Task
Return all of the listing word for word; the pictures stay out.
*** Opening Task input ***
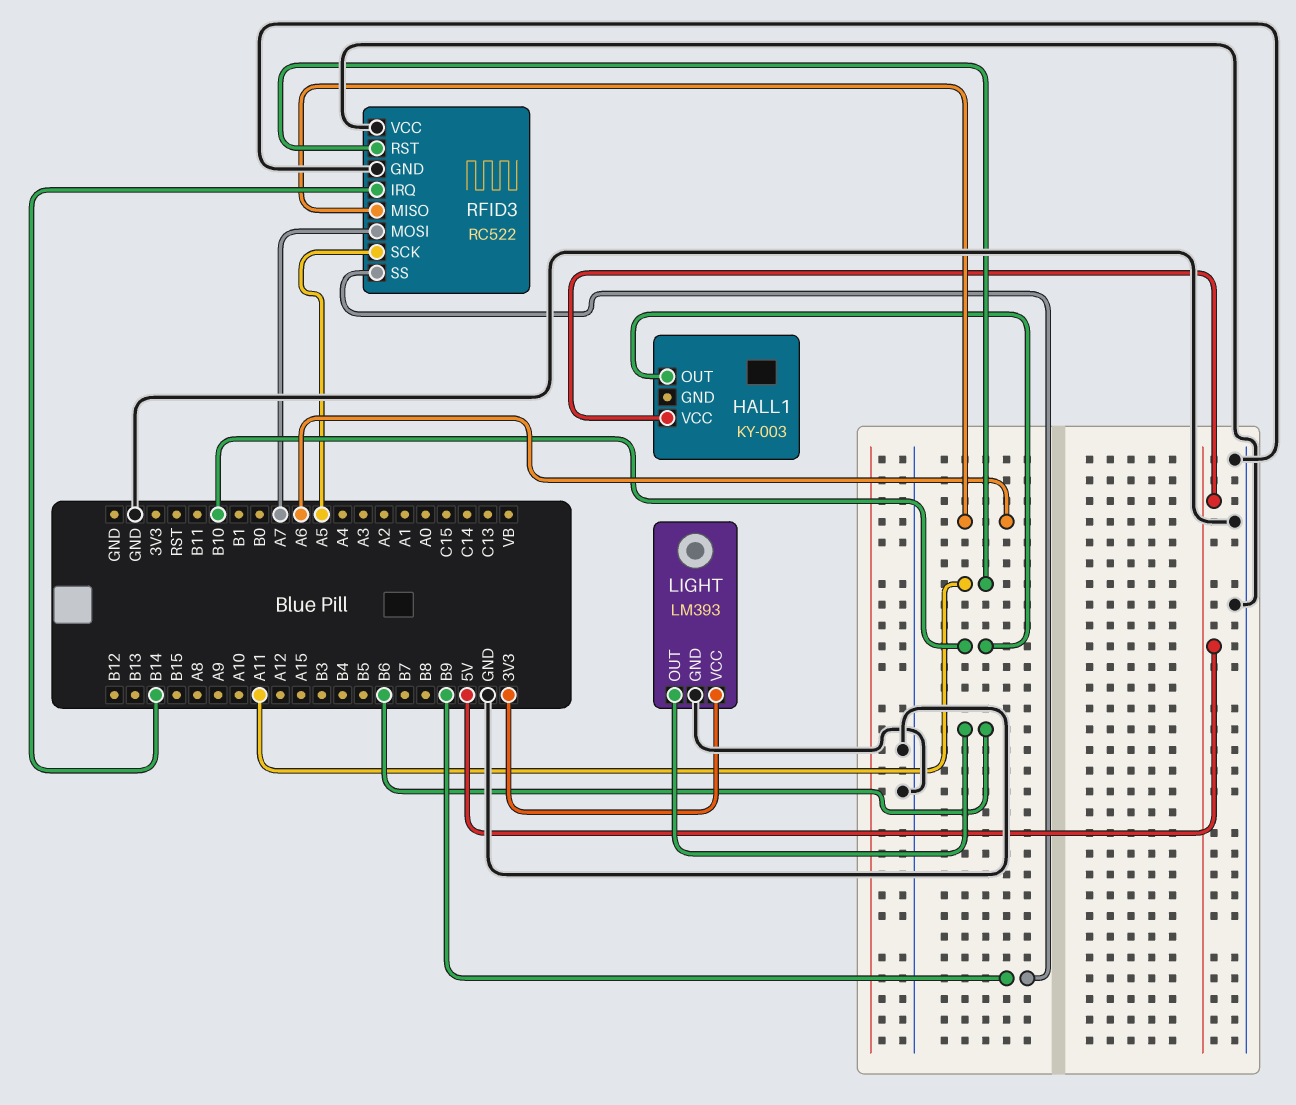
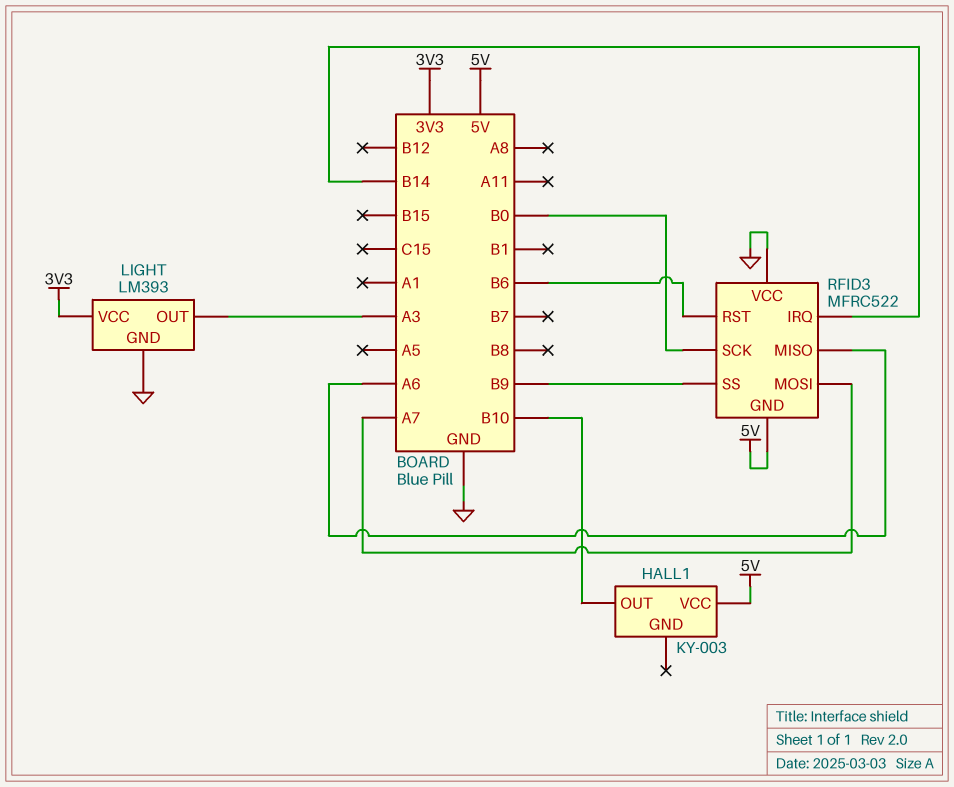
LIGHT pin OUT: B6 -> A3
RFID3: RC522 -> MFRC522
RFID3 pin GND: GND -> 5V
RFID3 pin RST: A11 -> B6
RFID3 pin SCK: A5 -> B0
*** Closing Task input ***
Finished task
LIGHT pin OUT: B6 -> A3
RFID3: RC522 -> MFRC522
RFID3 pin GND: GND -> 5V
RFID3 pin RST: A11 -> B6
RFID3 pin SCK: A5 -> B0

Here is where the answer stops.